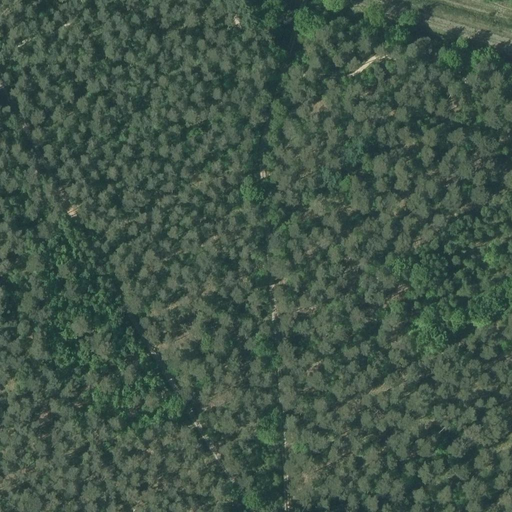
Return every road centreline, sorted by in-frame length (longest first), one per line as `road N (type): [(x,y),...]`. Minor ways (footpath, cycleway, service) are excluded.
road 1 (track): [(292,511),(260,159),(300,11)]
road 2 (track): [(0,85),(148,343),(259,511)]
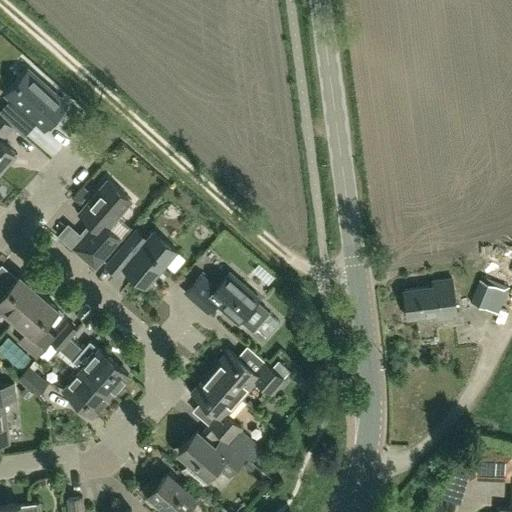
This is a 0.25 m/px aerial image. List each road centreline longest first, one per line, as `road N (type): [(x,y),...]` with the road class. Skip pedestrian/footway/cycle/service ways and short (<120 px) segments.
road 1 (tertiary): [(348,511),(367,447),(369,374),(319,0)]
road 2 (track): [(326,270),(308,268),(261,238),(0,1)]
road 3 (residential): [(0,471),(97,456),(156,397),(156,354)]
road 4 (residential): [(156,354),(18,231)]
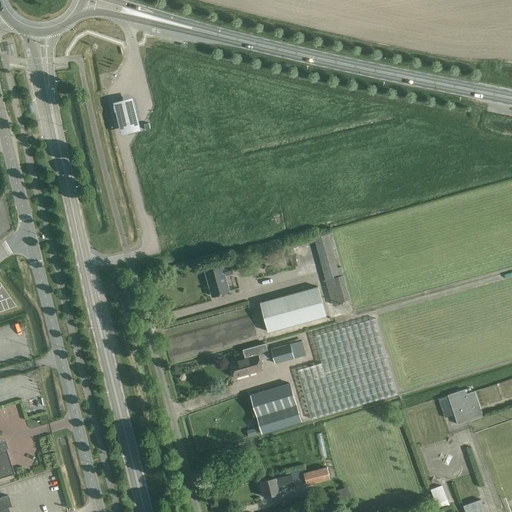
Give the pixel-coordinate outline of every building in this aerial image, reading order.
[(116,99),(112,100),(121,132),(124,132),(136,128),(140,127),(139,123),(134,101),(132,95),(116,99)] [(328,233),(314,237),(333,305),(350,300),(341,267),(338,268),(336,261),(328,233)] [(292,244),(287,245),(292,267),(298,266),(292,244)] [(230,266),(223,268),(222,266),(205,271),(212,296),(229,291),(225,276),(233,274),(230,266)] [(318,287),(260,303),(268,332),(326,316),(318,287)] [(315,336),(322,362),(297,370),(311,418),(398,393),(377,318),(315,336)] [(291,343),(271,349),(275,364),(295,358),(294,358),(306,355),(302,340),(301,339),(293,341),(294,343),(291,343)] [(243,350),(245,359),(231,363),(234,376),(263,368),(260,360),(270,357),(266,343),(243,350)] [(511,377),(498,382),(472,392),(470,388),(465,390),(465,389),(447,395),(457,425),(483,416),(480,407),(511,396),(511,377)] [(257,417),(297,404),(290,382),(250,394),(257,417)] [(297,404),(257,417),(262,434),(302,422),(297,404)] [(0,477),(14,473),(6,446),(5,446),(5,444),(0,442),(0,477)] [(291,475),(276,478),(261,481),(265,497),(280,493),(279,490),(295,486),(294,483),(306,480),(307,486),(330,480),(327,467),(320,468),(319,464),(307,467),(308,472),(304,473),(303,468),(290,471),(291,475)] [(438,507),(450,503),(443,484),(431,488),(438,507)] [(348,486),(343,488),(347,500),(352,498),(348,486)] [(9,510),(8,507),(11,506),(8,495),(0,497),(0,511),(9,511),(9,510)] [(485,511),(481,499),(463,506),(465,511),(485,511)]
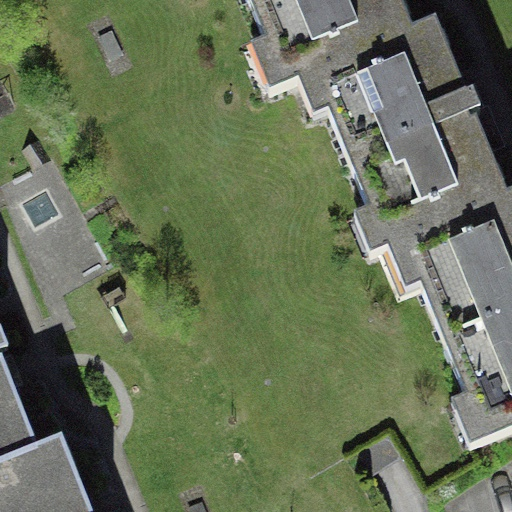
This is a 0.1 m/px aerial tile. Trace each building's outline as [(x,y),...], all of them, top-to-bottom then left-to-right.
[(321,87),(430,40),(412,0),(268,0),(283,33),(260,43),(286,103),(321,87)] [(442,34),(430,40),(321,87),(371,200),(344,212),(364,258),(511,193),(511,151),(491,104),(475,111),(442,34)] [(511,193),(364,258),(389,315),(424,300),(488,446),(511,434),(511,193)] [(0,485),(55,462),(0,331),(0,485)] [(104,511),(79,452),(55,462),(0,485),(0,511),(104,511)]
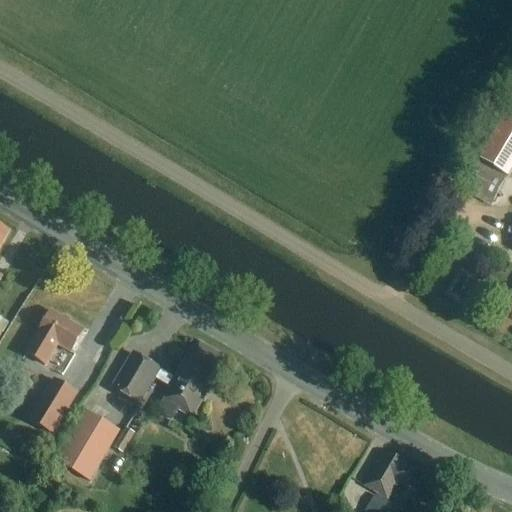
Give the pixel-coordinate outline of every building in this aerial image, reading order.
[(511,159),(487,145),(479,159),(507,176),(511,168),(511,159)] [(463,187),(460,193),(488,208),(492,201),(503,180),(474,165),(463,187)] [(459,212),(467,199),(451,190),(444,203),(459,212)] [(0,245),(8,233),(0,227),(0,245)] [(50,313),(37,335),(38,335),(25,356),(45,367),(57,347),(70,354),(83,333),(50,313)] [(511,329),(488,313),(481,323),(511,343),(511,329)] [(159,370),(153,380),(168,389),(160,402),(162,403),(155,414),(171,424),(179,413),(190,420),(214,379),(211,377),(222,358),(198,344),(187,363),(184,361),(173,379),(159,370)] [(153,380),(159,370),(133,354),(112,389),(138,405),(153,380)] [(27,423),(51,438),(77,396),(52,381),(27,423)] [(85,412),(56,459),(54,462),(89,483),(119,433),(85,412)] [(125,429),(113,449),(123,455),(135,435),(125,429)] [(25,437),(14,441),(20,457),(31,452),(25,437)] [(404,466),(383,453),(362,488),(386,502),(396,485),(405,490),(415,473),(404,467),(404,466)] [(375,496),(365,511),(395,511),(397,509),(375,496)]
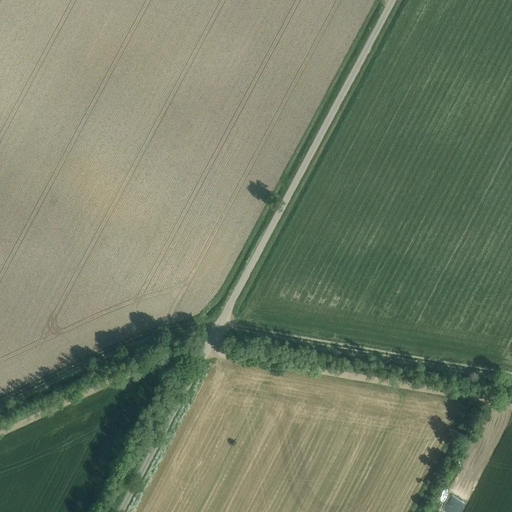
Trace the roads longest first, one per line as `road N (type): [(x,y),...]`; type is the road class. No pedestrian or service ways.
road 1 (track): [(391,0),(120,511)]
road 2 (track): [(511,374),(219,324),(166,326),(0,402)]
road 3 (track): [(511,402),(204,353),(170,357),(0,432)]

=====

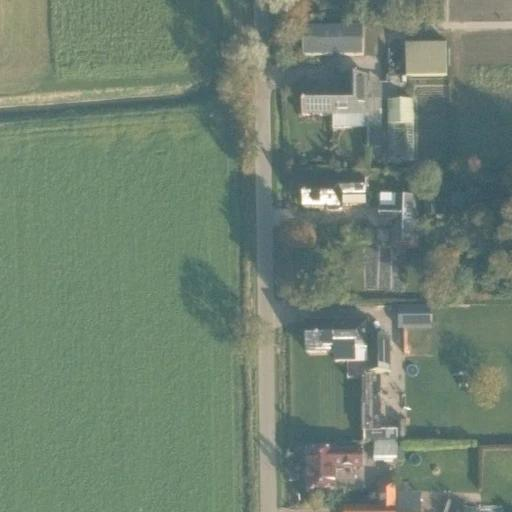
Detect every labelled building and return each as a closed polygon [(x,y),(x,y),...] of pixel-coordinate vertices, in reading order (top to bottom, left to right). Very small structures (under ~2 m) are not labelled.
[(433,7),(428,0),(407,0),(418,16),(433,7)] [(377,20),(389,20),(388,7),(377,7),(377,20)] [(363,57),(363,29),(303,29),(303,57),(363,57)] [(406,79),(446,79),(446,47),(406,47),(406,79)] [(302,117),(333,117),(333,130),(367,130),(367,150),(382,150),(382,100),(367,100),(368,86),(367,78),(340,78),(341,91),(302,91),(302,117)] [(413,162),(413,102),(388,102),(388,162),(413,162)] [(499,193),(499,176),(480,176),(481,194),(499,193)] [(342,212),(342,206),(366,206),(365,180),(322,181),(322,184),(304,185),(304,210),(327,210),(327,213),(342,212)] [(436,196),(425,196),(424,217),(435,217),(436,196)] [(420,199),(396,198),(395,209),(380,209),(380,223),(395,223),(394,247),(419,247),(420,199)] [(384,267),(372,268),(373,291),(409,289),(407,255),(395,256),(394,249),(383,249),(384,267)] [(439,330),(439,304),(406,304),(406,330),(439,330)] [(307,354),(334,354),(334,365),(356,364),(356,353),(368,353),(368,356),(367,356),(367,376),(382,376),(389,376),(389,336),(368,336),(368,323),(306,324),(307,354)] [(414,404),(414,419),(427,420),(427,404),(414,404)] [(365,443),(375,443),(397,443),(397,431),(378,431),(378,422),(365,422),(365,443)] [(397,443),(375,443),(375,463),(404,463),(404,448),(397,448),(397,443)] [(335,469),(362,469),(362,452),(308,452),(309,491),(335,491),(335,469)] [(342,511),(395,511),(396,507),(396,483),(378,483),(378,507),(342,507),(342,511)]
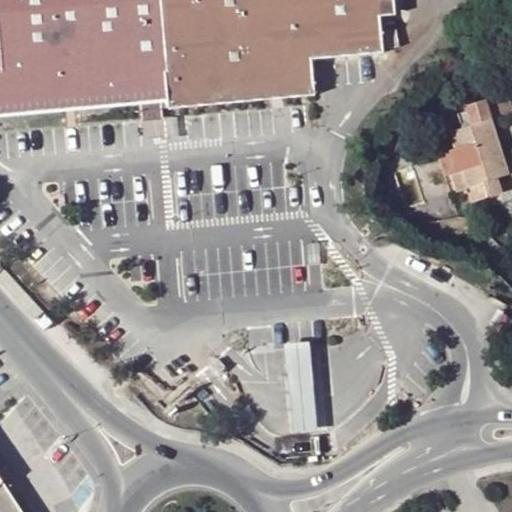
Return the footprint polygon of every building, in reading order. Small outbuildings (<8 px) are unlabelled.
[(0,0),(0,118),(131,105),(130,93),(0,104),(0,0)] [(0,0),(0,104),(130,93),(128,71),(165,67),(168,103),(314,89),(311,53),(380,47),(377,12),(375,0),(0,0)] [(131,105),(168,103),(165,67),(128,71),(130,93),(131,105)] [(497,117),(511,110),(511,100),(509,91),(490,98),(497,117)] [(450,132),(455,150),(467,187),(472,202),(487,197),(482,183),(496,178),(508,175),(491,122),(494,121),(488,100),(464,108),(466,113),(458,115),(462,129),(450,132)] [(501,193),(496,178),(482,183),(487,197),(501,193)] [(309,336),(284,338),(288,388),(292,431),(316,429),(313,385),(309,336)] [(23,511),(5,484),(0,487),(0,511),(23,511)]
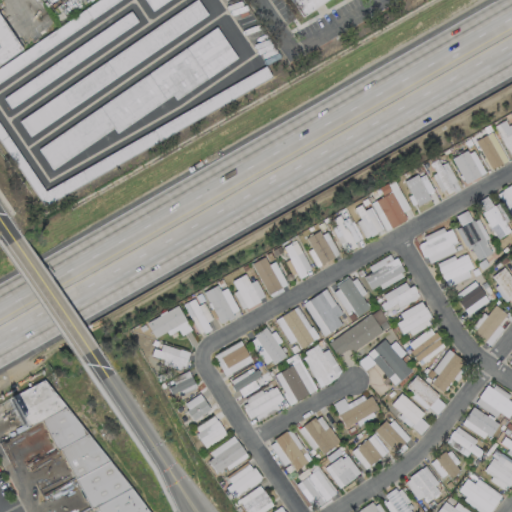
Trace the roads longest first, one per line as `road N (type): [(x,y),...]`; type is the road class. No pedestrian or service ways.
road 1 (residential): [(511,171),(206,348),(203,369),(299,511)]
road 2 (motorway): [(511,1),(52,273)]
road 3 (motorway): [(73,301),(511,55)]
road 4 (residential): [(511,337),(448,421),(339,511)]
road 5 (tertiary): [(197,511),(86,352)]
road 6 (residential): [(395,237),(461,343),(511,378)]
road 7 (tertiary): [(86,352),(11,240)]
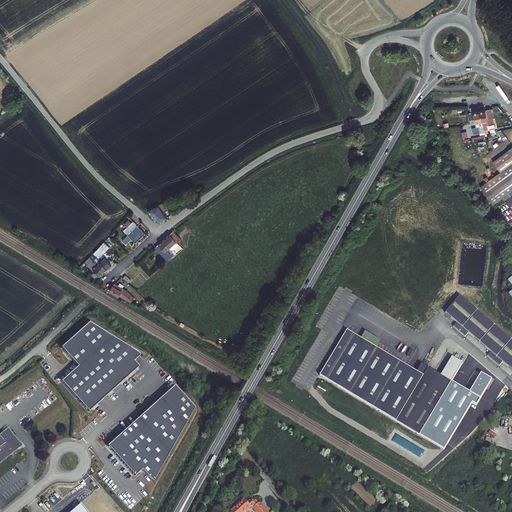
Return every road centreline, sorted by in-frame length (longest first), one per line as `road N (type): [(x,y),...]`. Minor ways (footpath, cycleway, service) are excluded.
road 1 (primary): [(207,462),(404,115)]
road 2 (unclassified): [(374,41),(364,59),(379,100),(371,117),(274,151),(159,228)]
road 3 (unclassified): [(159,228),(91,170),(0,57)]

=====

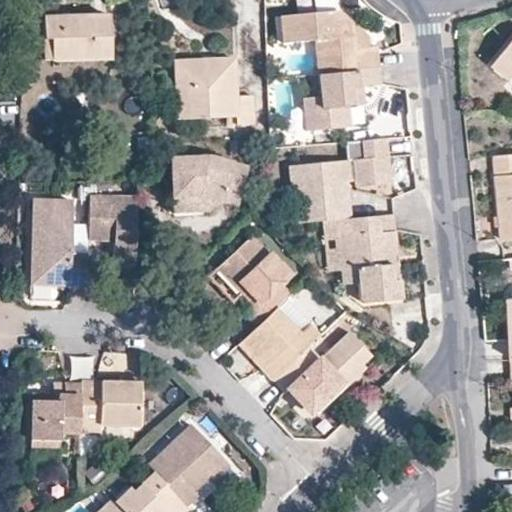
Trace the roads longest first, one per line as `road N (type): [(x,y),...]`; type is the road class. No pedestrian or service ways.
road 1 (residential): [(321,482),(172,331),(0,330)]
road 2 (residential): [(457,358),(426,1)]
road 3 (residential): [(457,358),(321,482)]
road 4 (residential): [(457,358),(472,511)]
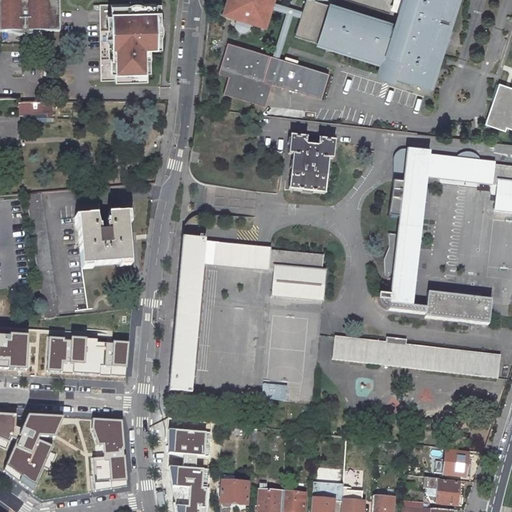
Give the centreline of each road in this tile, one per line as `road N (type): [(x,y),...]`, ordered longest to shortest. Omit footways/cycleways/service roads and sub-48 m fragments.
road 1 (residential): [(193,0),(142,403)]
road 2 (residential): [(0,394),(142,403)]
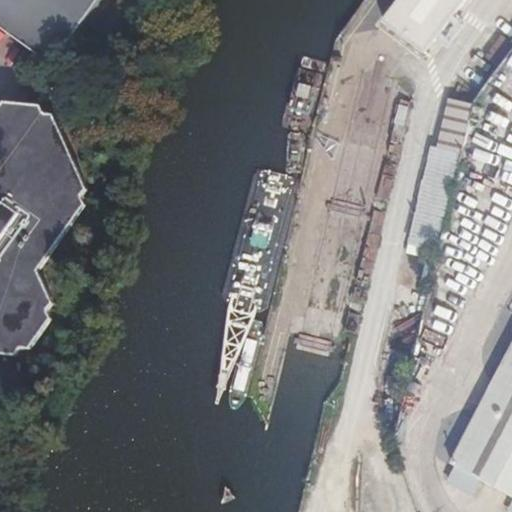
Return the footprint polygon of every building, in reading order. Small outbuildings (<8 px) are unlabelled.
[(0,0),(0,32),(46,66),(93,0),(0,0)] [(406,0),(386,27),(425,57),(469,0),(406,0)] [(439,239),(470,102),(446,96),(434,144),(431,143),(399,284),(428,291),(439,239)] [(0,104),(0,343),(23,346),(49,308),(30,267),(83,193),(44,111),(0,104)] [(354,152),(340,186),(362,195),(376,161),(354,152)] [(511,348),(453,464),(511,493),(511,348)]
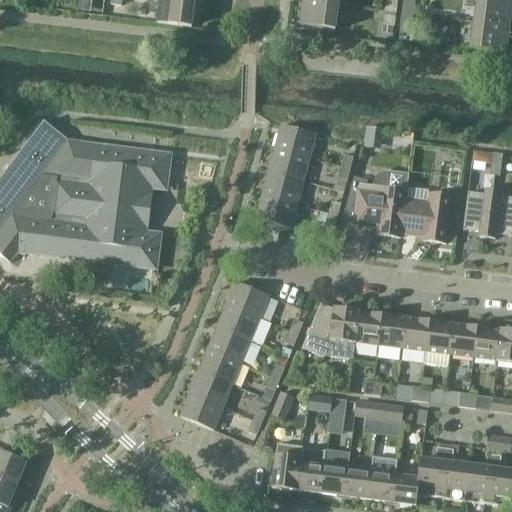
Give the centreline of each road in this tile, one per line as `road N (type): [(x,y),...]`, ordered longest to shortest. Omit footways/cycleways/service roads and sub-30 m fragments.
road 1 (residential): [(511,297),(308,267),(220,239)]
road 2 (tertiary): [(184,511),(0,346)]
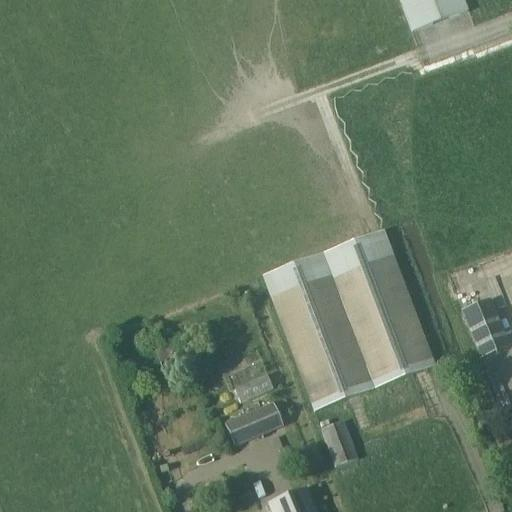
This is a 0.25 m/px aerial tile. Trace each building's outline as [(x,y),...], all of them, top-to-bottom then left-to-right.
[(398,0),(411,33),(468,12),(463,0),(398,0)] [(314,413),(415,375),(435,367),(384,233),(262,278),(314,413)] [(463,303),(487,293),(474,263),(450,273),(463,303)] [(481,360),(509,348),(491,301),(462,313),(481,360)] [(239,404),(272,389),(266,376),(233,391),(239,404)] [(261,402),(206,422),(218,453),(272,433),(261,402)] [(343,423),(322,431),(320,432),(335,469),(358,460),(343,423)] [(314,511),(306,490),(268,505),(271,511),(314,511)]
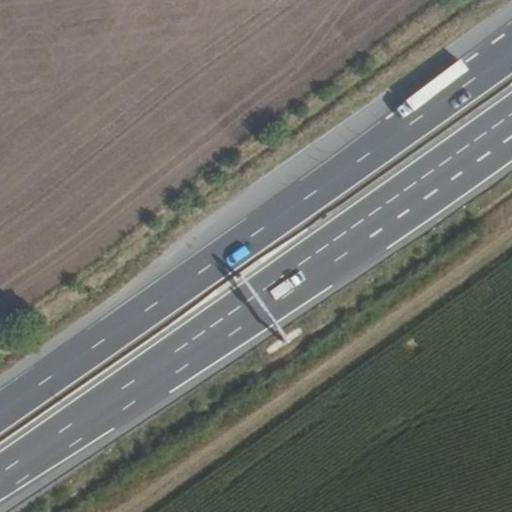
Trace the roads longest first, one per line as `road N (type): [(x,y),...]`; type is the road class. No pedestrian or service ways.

=====

Rewrite the lines from the one containing "This is a 0.25 m/px aerial image." through the one containing "road 4 (residential): [(156,354),(18,231)]", swapping "Skip" for "Omit" and leaving everything else as it is.

This is a 0.25 m/px aerial image. List each road centreline longest first, one per line, as `road N (type): [(x,y),...]` with the road class. Omit pedestrian/footway/cycle/service ways and short (<120 px) segments.
road 1 (tertiary): [(348,511),(367,447),(369,374),(319,0)]
road 2 (track): [(326,270),(308,268),(261,238),(0,1)]
road 3 (residential): [(0,471),(97,456),(156,397),(156,354)]
road 4 (residential): [(156,354),(18,231)]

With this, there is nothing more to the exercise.